Your objective:
Transcribe the stretch of entries below from the line with "Someone carried the brosse" through the line with "Someone took away the pyramide", exactly and with both ends included; leave out all other lines.

━━━ Source information

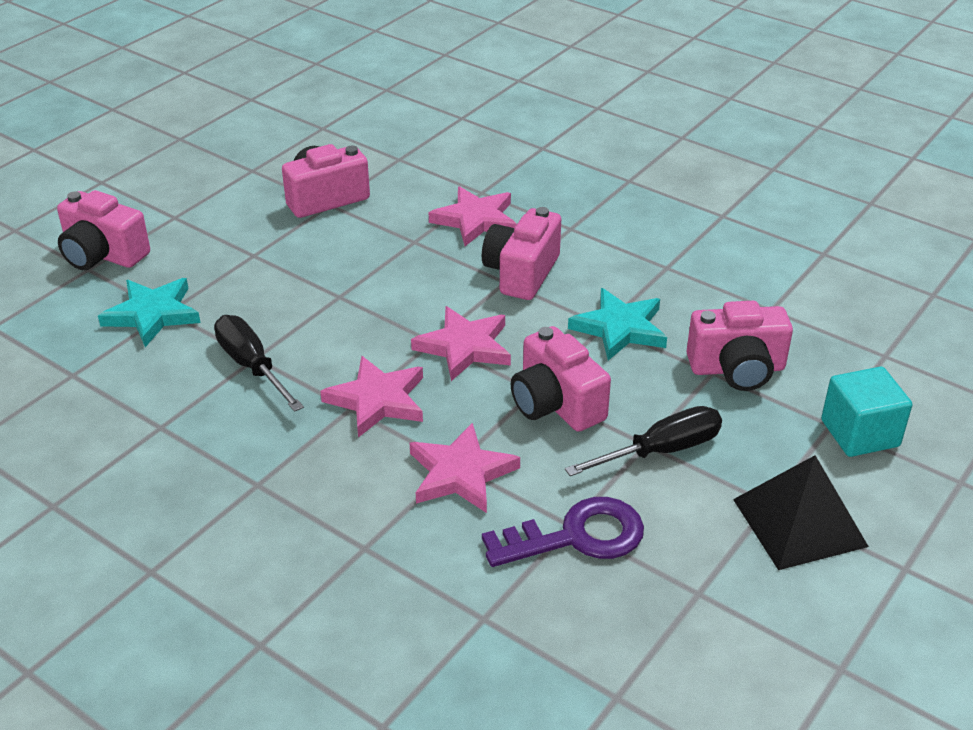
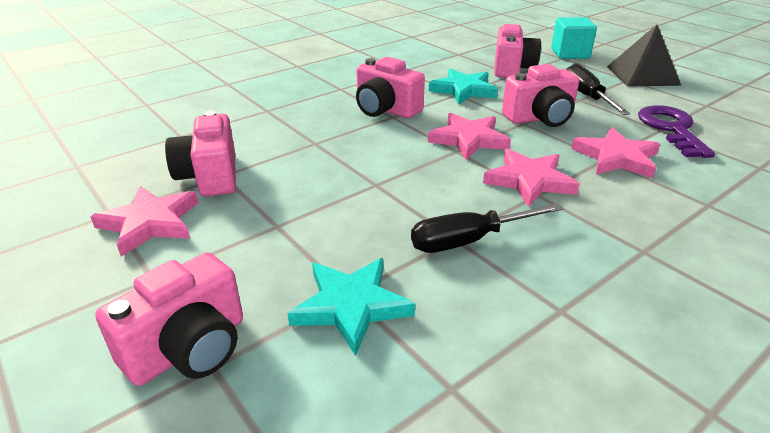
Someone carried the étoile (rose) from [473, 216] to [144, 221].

━━━━━━
━━━ Source information

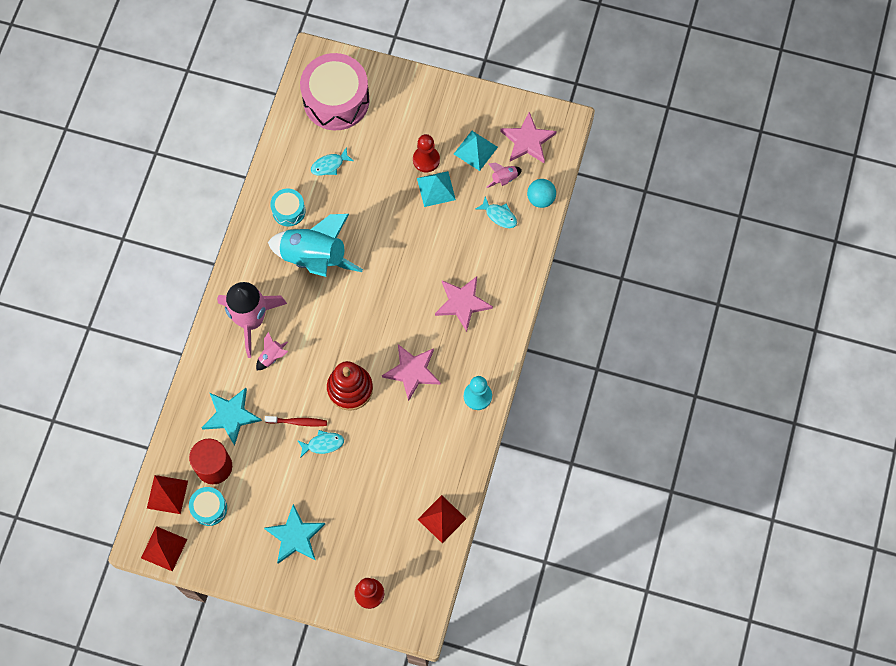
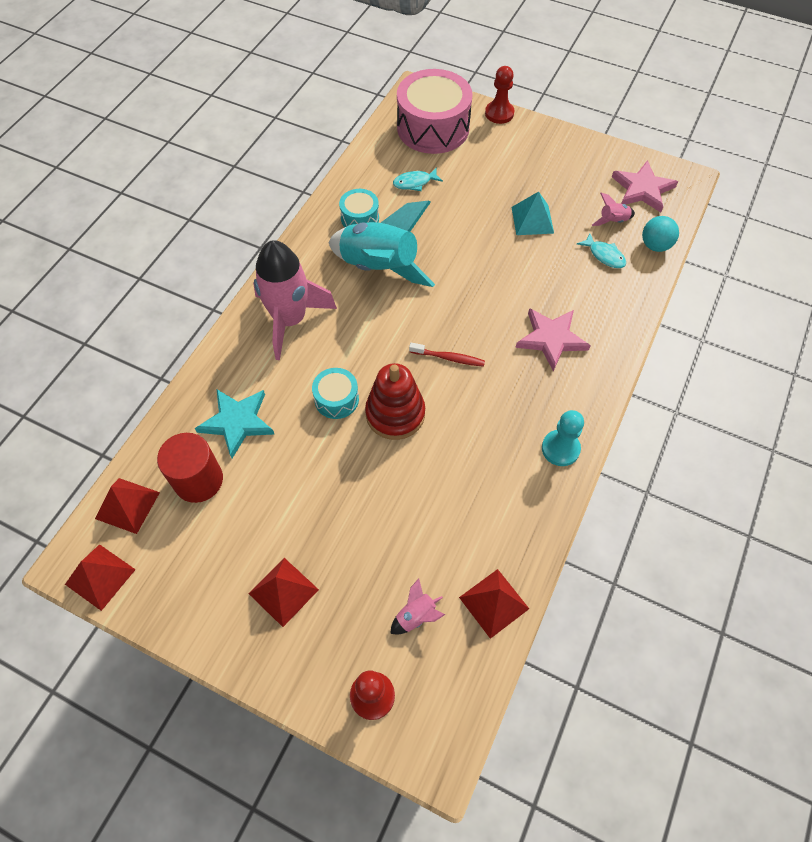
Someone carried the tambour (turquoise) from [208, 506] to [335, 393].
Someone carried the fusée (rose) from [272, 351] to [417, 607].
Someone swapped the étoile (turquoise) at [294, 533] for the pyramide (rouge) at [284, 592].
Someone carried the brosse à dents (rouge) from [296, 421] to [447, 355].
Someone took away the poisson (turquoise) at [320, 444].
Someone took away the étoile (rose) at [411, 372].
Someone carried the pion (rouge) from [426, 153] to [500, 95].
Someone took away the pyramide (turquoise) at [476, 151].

━━━━━━

Finished task:
Someone carried the brosse à dents (rouge) from [296, 421] to [447, 355].
Someone took away the poisson (turquoise) at [320, 444].
Someone took away the étoile (rose) at [411, 372].
Someone carried the pion (rouge) from [426, 153] to [500, 95].
Someone took away the pyramide (turquoise) at [476, 151].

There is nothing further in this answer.